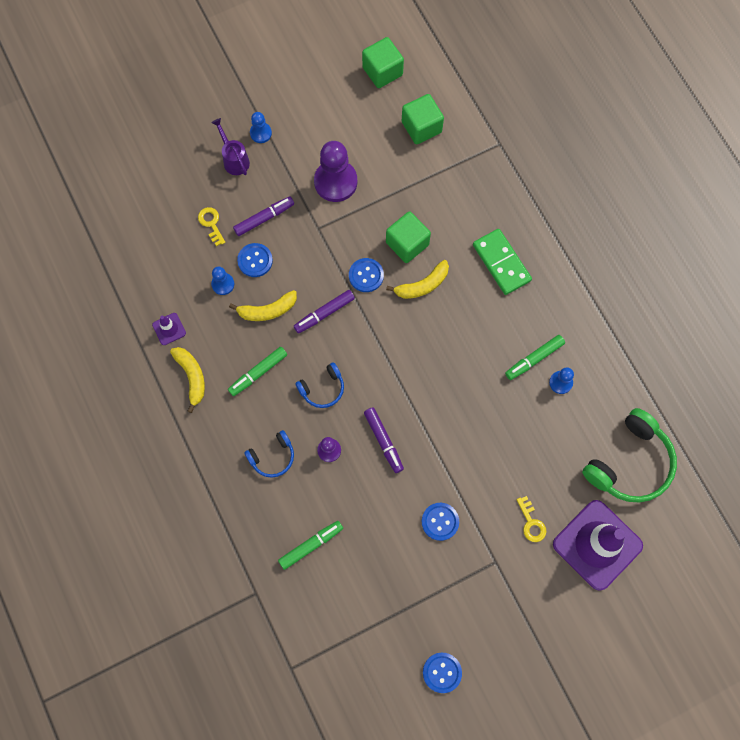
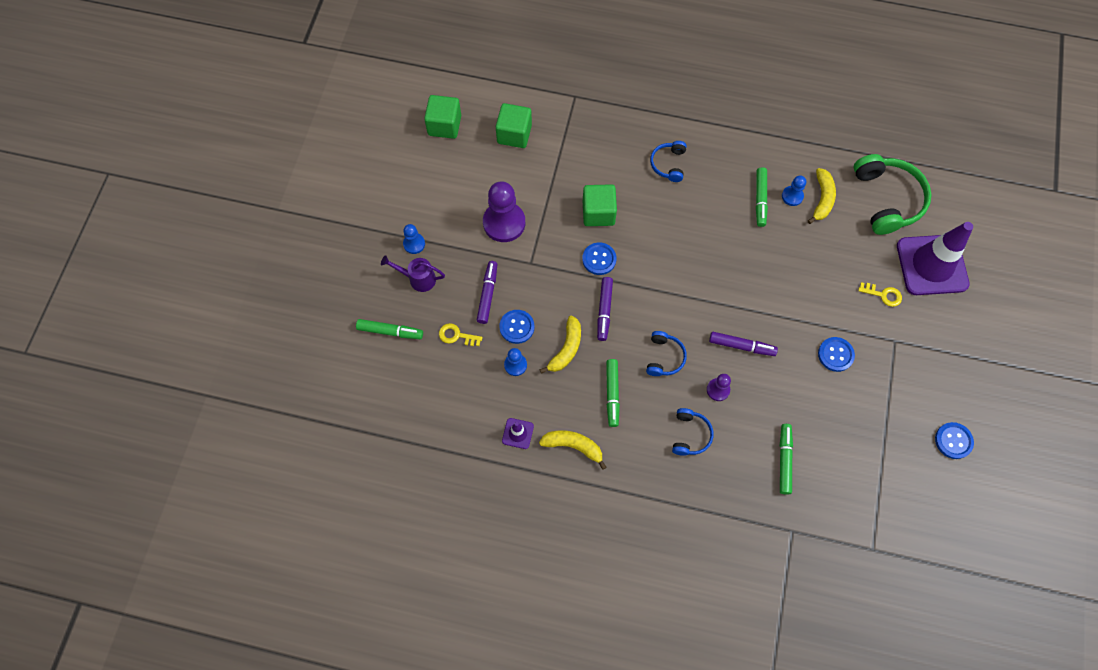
camera: 50 degrees left, 5 degrees down
yellow banana [386,260,449,299] -> yellow banana moved to [808,168,836,224]
green domino [473,229,532,295] -> blue headphones [650,141,687,182]
none -> green marker [356,319,423,339]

== == ==

Your copy must repeat the data word for word and show none of its images.

Output below:
camera: 50 degrees left, 5 degrees down
yellow banana [386,260,449,299] -> yellow banana moved to [808,168,836,224]
green domino [473,229,532,295] -> blue headphones [650,141,687,182]
none -> green marker [356,319,423,339]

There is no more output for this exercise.